═══ Extracted entries
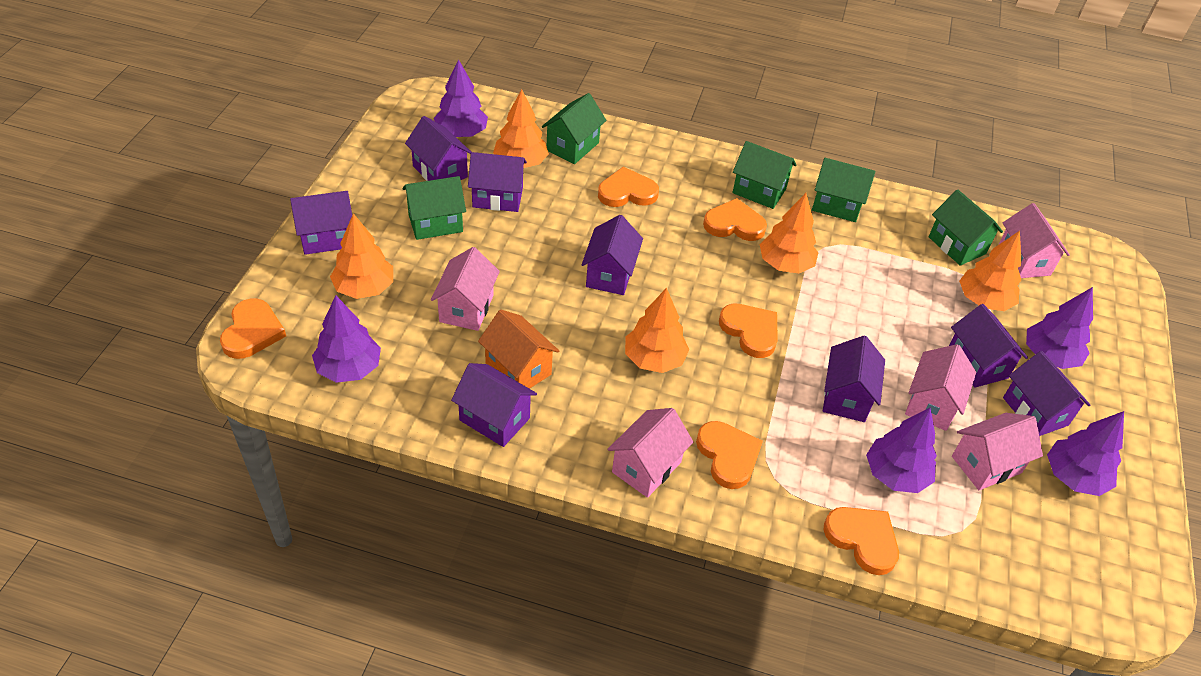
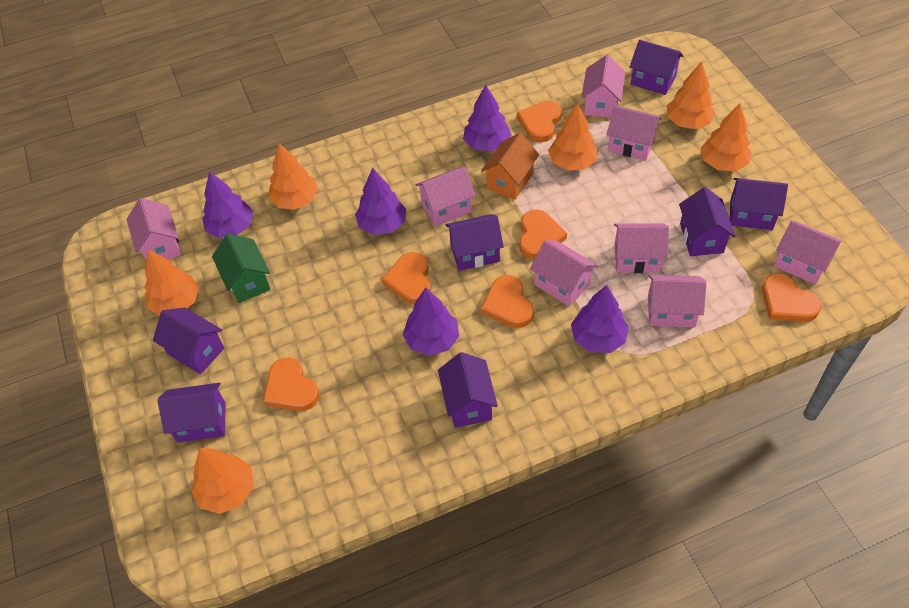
green house: 5 -> 1
orange tree: 5 -> 6
pink house: 5 -> 8
purple house: 8 -> 7

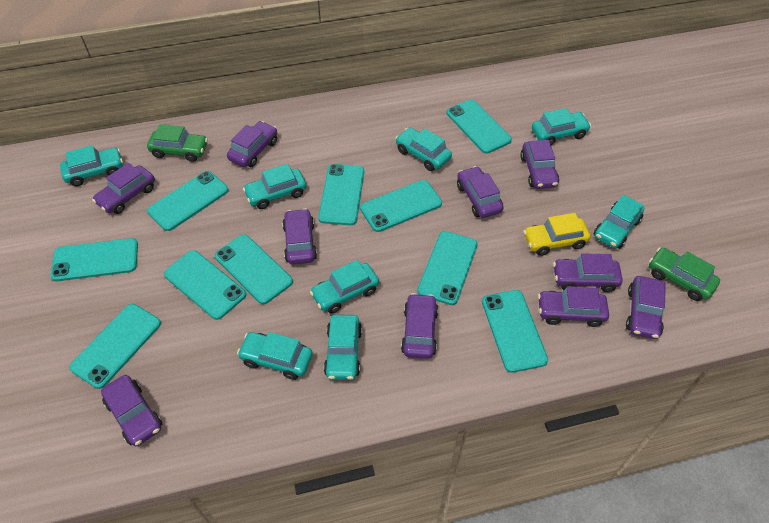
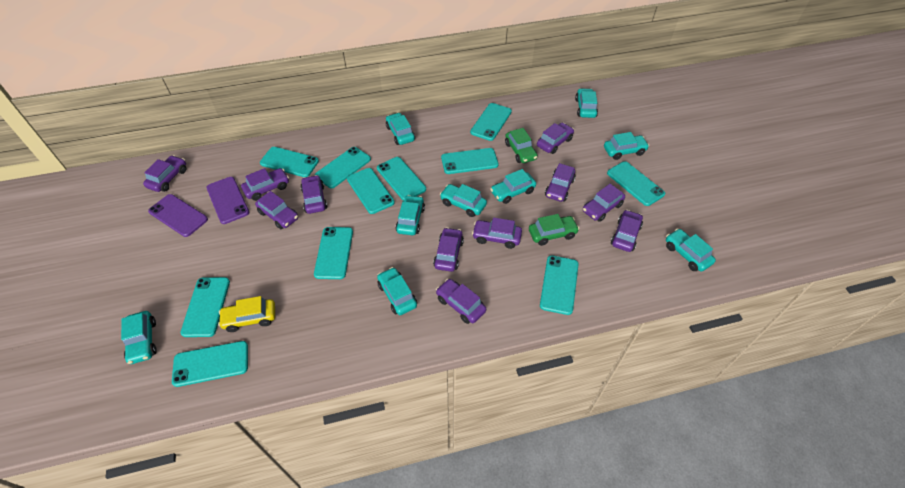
purple car: 10 -> 11
purple phone: 0 -> 2
turquoise car: 8 -> 9
turquoise phone: 10 -> 11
══════
- [Aim of the exercise]: Could the lines above be copied out exactly, with no image carried over?

- [Answer space]:
green house: 5 -> 1
orange tree: 5 -> 6
pink house: 5 -> 8
purple house: 8 -> 7

purple car: 10 -> 11
purple phone: 0 -> 2
turquoise car: 8 -> 9
turquoise phone: 10 -> 11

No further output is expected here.